(Work request): Begin with the first line of the entries below and reproduce each line exactly, ending with the line that holds "U1 pin OUT: +15V -> +9V".

[Revision tracking records]

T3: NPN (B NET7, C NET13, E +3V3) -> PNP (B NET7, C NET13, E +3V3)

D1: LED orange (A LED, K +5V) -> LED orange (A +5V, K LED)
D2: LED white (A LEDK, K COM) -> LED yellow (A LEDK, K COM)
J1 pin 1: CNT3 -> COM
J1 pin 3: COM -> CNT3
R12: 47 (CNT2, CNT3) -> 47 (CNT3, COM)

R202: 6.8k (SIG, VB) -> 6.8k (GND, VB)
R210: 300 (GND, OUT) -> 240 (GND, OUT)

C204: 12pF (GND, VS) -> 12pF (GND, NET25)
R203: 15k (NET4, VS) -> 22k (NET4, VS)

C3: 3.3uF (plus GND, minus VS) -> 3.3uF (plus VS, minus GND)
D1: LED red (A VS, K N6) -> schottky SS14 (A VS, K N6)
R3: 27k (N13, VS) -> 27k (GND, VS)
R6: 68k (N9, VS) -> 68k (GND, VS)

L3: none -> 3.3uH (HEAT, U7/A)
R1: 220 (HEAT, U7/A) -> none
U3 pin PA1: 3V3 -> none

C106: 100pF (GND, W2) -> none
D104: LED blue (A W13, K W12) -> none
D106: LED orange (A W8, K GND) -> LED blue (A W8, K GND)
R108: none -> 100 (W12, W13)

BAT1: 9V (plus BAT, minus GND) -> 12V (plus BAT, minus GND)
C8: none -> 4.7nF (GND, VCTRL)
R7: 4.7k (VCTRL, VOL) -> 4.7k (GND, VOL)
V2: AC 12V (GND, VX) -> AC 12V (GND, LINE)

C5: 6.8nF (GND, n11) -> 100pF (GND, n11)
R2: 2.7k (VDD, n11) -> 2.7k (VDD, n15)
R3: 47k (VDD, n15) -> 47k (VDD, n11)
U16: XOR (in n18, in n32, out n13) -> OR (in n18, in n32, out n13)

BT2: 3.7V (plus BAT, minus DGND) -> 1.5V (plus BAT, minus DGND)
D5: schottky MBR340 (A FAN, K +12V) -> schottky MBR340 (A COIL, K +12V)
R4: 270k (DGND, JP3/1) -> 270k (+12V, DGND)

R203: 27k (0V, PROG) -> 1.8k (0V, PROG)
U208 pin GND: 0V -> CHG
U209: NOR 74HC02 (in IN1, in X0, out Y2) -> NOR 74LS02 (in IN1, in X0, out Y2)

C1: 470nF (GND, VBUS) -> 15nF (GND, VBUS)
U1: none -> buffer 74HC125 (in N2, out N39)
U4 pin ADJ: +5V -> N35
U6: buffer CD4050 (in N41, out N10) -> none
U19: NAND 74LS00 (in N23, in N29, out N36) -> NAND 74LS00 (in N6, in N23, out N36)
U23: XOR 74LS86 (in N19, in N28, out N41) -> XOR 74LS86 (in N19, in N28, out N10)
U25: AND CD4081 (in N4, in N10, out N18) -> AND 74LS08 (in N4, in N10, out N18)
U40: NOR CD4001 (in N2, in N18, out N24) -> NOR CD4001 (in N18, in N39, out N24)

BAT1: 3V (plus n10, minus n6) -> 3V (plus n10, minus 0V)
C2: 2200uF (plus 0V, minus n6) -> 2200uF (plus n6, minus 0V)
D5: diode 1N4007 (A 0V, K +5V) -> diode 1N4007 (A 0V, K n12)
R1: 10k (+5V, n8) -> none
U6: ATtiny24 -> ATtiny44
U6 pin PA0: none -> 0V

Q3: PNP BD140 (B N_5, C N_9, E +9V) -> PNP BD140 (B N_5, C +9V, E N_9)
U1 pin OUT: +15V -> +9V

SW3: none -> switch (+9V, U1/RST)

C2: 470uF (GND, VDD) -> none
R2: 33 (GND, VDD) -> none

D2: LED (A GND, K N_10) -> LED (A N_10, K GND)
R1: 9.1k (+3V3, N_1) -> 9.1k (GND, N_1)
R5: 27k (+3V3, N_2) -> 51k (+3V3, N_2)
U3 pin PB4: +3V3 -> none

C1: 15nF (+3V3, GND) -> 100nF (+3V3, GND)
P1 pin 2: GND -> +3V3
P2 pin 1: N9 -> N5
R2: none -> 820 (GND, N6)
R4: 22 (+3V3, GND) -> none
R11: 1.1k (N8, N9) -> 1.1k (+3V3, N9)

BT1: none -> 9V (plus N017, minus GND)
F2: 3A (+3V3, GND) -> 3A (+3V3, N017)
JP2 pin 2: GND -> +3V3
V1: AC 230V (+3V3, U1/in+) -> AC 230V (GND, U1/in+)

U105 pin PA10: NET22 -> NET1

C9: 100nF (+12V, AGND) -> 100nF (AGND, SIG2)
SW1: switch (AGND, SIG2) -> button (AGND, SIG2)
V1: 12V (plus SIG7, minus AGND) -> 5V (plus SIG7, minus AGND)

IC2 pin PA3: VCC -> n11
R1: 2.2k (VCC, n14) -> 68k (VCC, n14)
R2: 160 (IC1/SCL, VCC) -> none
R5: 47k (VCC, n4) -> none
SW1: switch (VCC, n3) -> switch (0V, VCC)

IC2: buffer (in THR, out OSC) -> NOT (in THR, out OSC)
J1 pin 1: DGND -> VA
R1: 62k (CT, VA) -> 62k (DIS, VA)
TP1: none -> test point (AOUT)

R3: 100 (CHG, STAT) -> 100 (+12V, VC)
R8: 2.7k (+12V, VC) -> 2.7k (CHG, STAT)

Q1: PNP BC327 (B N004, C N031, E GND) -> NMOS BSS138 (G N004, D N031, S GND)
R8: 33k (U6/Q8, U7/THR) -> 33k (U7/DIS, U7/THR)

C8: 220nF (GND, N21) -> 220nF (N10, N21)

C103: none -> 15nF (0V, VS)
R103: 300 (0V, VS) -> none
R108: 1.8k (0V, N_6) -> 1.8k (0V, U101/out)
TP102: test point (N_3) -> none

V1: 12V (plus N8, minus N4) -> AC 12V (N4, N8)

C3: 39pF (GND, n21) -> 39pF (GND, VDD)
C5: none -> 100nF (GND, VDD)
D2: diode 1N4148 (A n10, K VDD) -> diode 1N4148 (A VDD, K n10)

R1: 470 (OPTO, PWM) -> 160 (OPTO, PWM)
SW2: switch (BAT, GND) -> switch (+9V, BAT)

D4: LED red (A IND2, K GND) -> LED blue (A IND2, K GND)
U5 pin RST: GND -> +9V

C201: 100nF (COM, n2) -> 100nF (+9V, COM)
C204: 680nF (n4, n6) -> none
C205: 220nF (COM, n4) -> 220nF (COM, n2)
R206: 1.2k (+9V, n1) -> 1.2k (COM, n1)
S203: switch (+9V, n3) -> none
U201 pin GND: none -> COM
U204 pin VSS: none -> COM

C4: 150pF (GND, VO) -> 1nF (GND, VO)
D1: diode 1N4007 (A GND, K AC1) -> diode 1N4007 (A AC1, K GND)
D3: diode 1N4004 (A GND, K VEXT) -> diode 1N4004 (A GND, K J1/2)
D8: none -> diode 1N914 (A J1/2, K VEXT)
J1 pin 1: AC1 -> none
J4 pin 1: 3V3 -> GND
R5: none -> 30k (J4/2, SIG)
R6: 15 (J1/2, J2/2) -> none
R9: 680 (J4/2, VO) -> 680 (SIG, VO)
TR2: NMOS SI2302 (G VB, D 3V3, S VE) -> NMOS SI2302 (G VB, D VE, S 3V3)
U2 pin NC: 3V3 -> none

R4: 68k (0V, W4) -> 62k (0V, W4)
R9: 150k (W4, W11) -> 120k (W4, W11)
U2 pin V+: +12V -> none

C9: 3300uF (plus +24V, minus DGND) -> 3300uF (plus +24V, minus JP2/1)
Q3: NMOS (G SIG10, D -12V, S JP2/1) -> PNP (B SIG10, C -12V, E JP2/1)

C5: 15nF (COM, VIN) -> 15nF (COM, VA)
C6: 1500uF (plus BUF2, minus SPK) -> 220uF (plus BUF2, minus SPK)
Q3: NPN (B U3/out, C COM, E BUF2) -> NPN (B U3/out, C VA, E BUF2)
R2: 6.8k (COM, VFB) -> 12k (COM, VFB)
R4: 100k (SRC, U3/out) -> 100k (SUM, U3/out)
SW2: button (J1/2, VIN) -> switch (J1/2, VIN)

(Written solution):
T3: NPN (B NET7, C NET13, E +3V3) -> PNP (B NET7, C NET13, E +3V3)

D1: LED orange (A LED, K +5V) -> LED orange (A +5V, K LED)
D2: LED white (A LEDK, K COM) -> LED yellow (A LEDK, K COM)
J1 pin 1: CNT3 -> COM
J1 pin 3: COM -> CNT3
R12: 47 (CNT2, CNT3) -> 47 (CNT3, COM)

R202: 6.8k (SIG, VB) -> 6.8k (GND, VB)
R210: 300 (GND, OUT) -> 240 (GND, OUT)

C204: 12pF (GND, VS) -> 12pF (GND, NET25)
R203: 15k (NET4, VS) -> 22k (NET4, VS)

C3: 3.3uF (plus GND, minus VS) -> 3.3uF (plus VS, minus GND)
D1: LED red (A VS, K N6) -> schottky SS14 (A VS, K N6)
R3: 27k (N13, VS) -> 27k (GND, VS)
R6: 68k (N9, VS) -> 68k (GND, VS)

L3: none -> 3.3uH (HEAT, U7/A)
R1: 220 (HEAT, U7/A) -> none
U3 pin PA1: 3V3 -> none

C106: 100pF (GND, W2) -> none
D104: LED blue (A W13, K W12) -> none
D106: LED orange (A W8, K GND) -> LED blue (A W8, K GND)
R108: none -> 100 (W12, W13)

BAT1: 9V (plus BAT, minus GND) -> 12V (plus BAT, minus GND)
C8: none -> 4.7nF (GND, VCTRL)
R7: 4.7k (VCTRL, VOL) -> 4.7k (GND, VOL)
V2: AC 12V (GND, VX) -> AC 12V (GND, LINE)

C5: 6.8nF (GND, n11) -> 100pF (GND, n11)
R2: 2.7k (VDD, n11) -> 2.7k (VDD, n15)
R3: 47k (VDD, n15) -> 47k (VDD, n11)
U16: XOR (in n18, in n32, out n13) -> OR (in n18, in n32, out n13)

BT2: 3.7V (plus BAT, minus DGND) -> 1.5V (plus BAT, minus DGND)
D5: schottky MBR340 (A FAN, K +12V) -> schottky MBR340 (A COIL, K +12V)
R4: 270k (DGND, JP3/1) -> 270k (+12V, DGND)

R203: 27k (0V, PROG) -> 1.8k (0V, PROG)
U208 pin GND: 0V -> CHG
U209: NOR 74HC02 (in IN1, in X0, out Y2) -> NOR 74LS02 (in IN1, in X0, out Y2)

C1: 470nF (GND, VBUS) -> 15nF (GND, VBUS)
U1: none -> buffer 74HC125 (in N2, out N39)
U4 pin ADJ: +5V -> N35
U6: buffer CD4050 (in N41, out N10) -> none
U19: NAND 74LS00 (in N23, in N29, out N36) -> NAND 74LS00 (in N6, in N23, out N36)
U23: XOR 74LS86 (in N19, in N28, out N41) -> XOR 74LS86 (in N19, in N28, out N10)
U25: AND CD4081 (in N4, in N10, out N18) -> AND 74LS08 (in N4, in N10, out N18)
U40: NOR CD4001 (in N2, in N18, out N24) -> NOR CD4001 (in N18, in N39, out N24)

BAT1: 3V (plus n10, minus n6) -> 3V (plus n10, minus 0V)
C2: 2200uF (plus 0V, minus n6) -> 2200uF (plus n6, minus 0V)
D5: diode 1N4007 (A 0V, K +5V) -> diode 1N4007 (A 0V, K n12)
R1: 10k (+5V, n8) -> none
U6: ATtiny24 -> ATtiny44
U6 pin PA0: none -> 0V

Q3: PNP BD140 (B N_5, C N_9, E +9V) -> PNP BD140 (B N_5, C +9V, E N_9)
U1 pin OUT: +15V -> +9V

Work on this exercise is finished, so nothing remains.